STORED DATA.
== == ==

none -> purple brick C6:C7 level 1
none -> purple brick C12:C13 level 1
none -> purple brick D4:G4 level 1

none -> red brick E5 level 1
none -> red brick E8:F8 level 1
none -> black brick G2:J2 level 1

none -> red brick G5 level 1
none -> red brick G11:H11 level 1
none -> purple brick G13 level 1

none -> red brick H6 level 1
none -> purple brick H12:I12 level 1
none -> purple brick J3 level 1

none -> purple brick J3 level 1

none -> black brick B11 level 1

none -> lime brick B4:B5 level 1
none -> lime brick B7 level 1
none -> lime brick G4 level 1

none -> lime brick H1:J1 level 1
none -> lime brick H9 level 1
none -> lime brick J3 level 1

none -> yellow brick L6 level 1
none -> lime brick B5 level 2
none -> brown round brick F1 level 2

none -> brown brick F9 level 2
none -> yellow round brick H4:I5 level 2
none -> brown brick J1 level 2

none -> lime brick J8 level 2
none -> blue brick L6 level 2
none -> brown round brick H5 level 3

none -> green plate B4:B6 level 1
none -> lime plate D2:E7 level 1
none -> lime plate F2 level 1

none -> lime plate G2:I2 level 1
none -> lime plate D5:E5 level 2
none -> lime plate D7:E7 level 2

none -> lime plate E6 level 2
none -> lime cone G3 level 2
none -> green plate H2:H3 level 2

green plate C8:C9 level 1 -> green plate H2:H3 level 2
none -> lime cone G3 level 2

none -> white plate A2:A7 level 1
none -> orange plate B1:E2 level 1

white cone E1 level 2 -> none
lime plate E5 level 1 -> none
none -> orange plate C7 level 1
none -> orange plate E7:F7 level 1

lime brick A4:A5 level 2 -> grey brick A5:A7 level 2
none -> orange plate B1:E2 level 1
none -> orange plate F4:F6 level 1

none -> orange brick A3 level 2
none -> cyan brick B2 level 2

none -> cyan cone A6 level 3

== == ==

THE PROBLEM.
Search the data above for the word "orange", then gather each line in which it appears.

ANSWER AREA.
none -> orange plate B1:E2 level 1
none -> orange plate C7 level 1
none -> orange plate E7:F7 level 1
none -> orange plate B1:E2 level 1
none -> orange plate F4:F6 level 1
none -> orange brick A3 level 2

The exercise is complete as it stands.